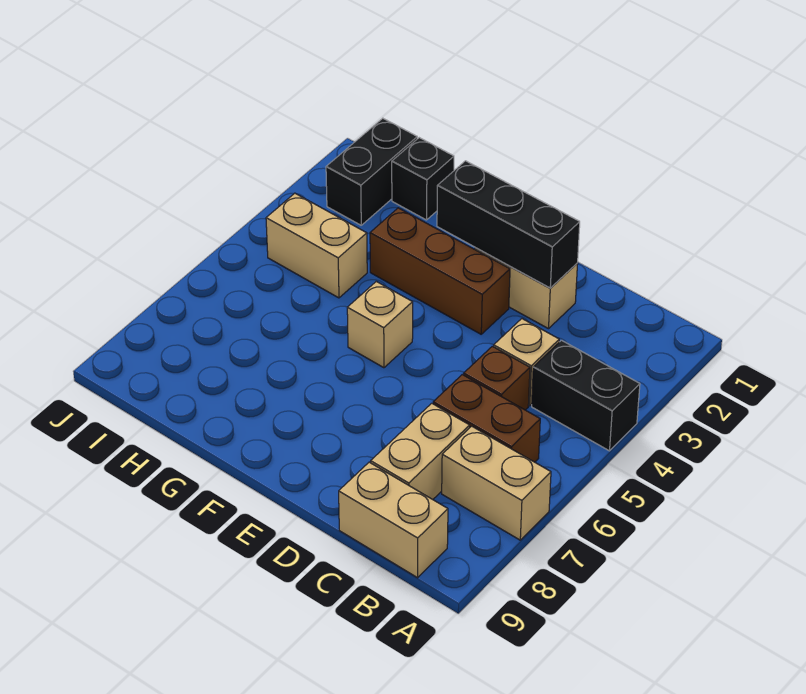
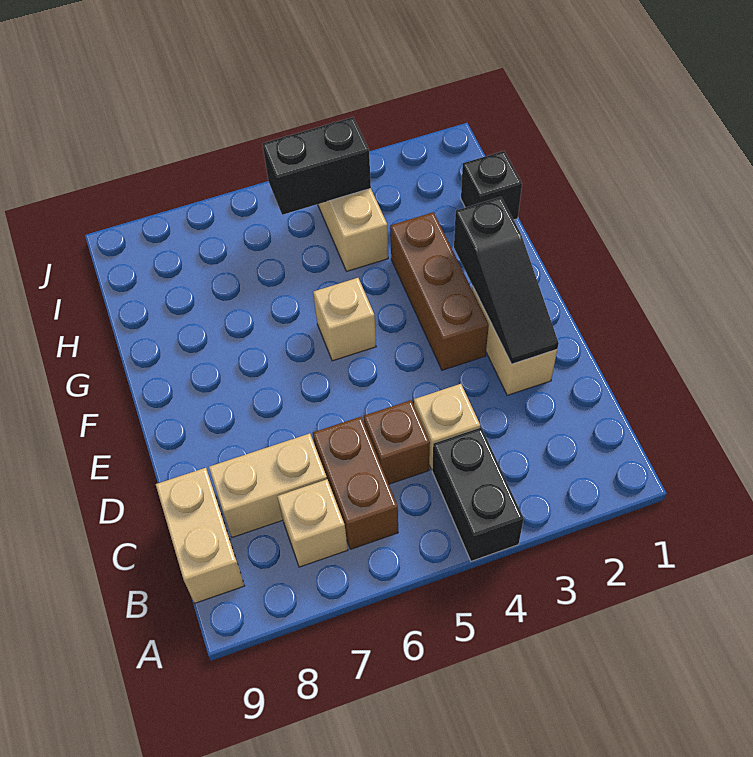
tan brick A7:B7 level 1 -> tan brick B7 level 1
black brick D2:F2 level 2 -> black slope D2:F2 level 2 top F
black brick I1:I2 level 1 -> black brick I4:I5 level 2

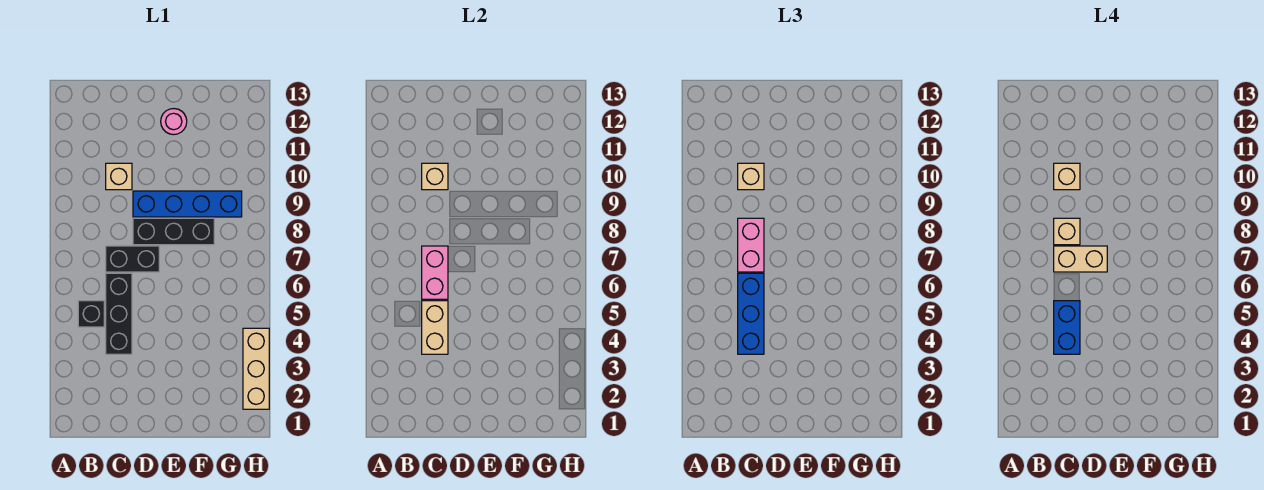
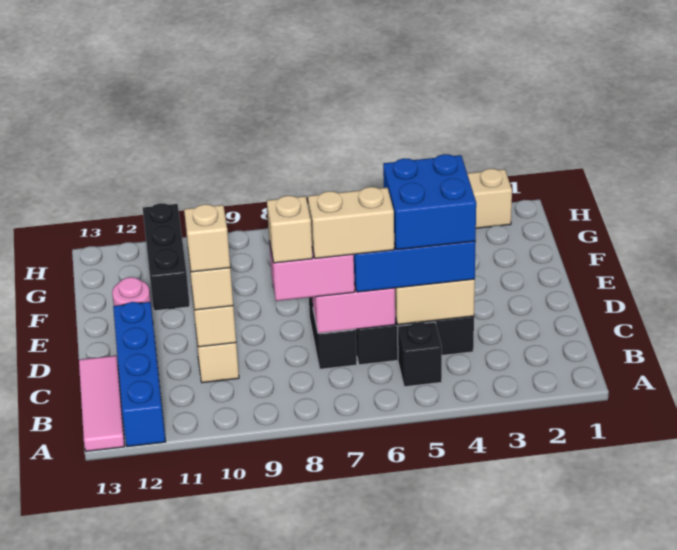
none -> pink tile A13:C13 level 1
blue brick C4:C5 level 4 -> blue brick C4:D5 level 4
tan brick C7:D7 level 4 -> tan brick C6:C7 level 4
black brick D8:F8 level 1 -> black brick F11:H11 level 1
blue brick D9:G9 level 1 -> blue brick A12:D12 level 1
_ _ _ _ _ _ _
* _TASK DESCRIPTION_: The entries should be printed again exactly as written, leaving all pictures out.

* _SOLUTION TO THIS TASK_:
tan brick A7:B7 level 1 -> tan brick B7 level 1
black brick D2:F2 level 2 -> black slope D2:F2 level 2 top F
black brick I1:I2 level 1 -> black brick I4:I5 level 2

none -> pink tile A13:C13 level 1
blue brick C4:C5 level 4 -> blue brick C4:D5 level 4
tan brick C7:D7 level 4 -> tan brick C6:C7 level 4
black brick D8:F8 level 1 -> black brick F11:H11 level 1
blue brick D9:G9 level 1 -> blue brick A12:D12 level 1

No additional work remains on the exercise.